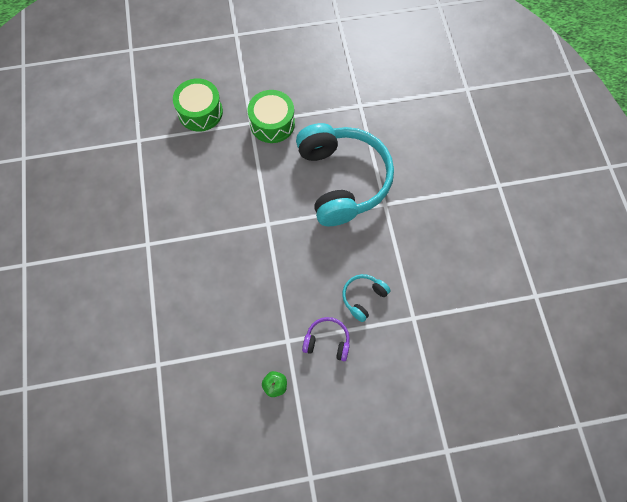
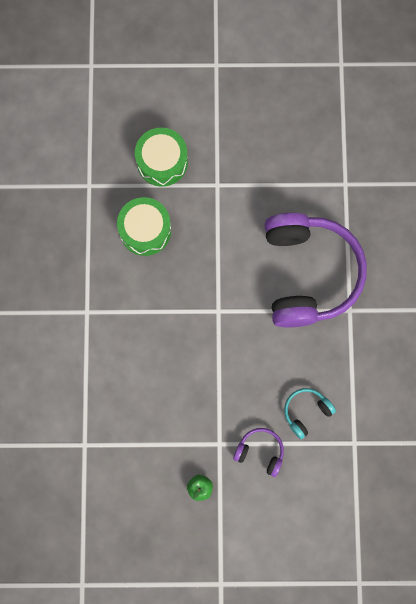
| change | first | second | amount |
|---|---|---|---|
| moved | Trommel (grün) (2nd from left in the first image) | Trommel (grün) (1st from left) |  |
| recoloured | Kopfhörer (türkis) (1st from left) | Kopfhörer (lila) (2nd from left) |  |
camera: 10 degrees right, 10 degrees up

▶ **Action item**
Without the pictures, restate each entry exactly.

▶ **Response to the exercise**
| change | first | second | amount |
|---|---|---|---|
| moved | Trommel (grün) (2nd from left in the first image) | Trommel (grün) (1st from left) |  |
| recoloured | Kopfhörer (türkis) (1st from left) | Kopfhörer (lila) (2nd from left) |  |
camera: 10 degrees right, 10 degrees up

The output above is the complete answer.